▶ _Information_
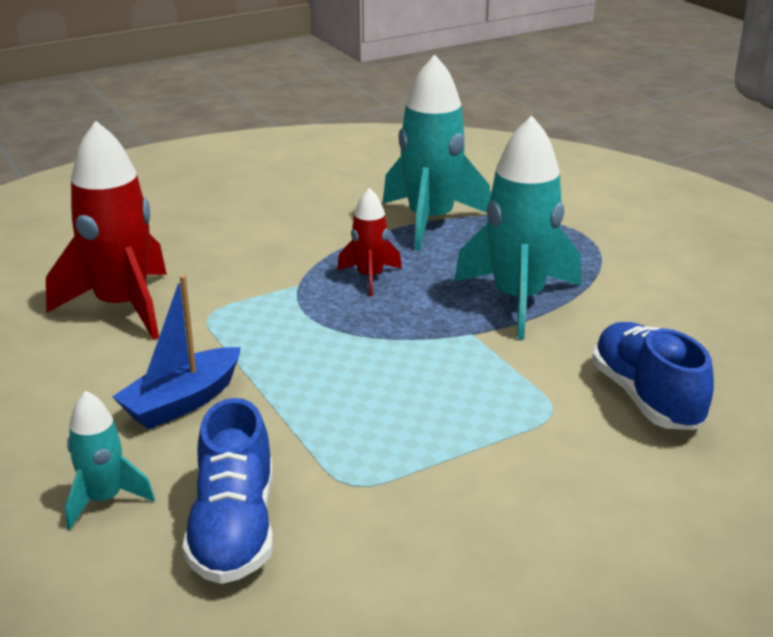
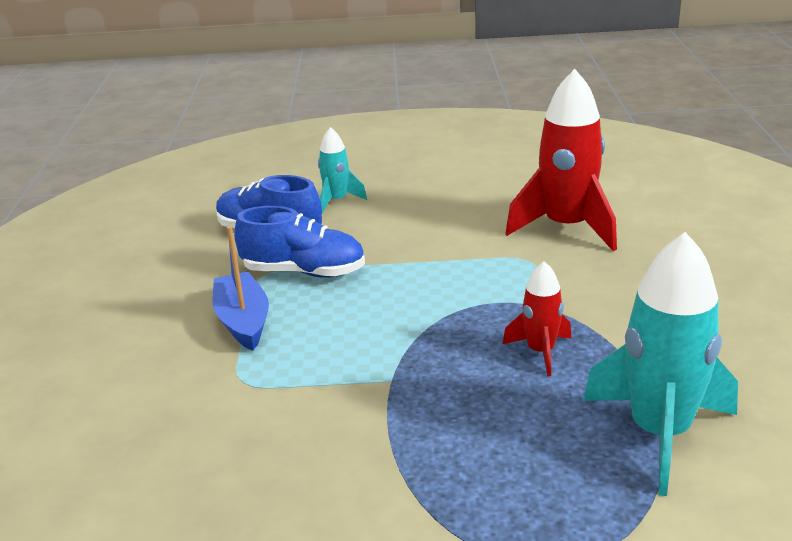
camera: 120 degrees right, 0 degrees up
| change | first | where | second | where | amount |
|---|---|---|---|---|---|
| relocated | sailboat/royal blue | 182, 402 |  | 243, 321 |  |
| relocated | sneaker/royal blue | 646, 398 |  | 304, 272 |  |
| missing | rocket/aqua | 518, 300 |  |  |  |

▶ _What is needed_
Please copy out the whole listing exactly as it stands, minus the pictures.

▶ _Written response_
camera: 120 degrees right, 0 degrees up
| change | first | where | second | where | amount |
|---|---|---|---|---|---|
| relocated | sailboat/royal blue | 182, 402 |  | 243, 321 |  |
| relocated | sneaker/royal blue | 646, 398 |  | 304, 272 |  |
| missing | rocket/aqua | 518, 300 |  |  |  |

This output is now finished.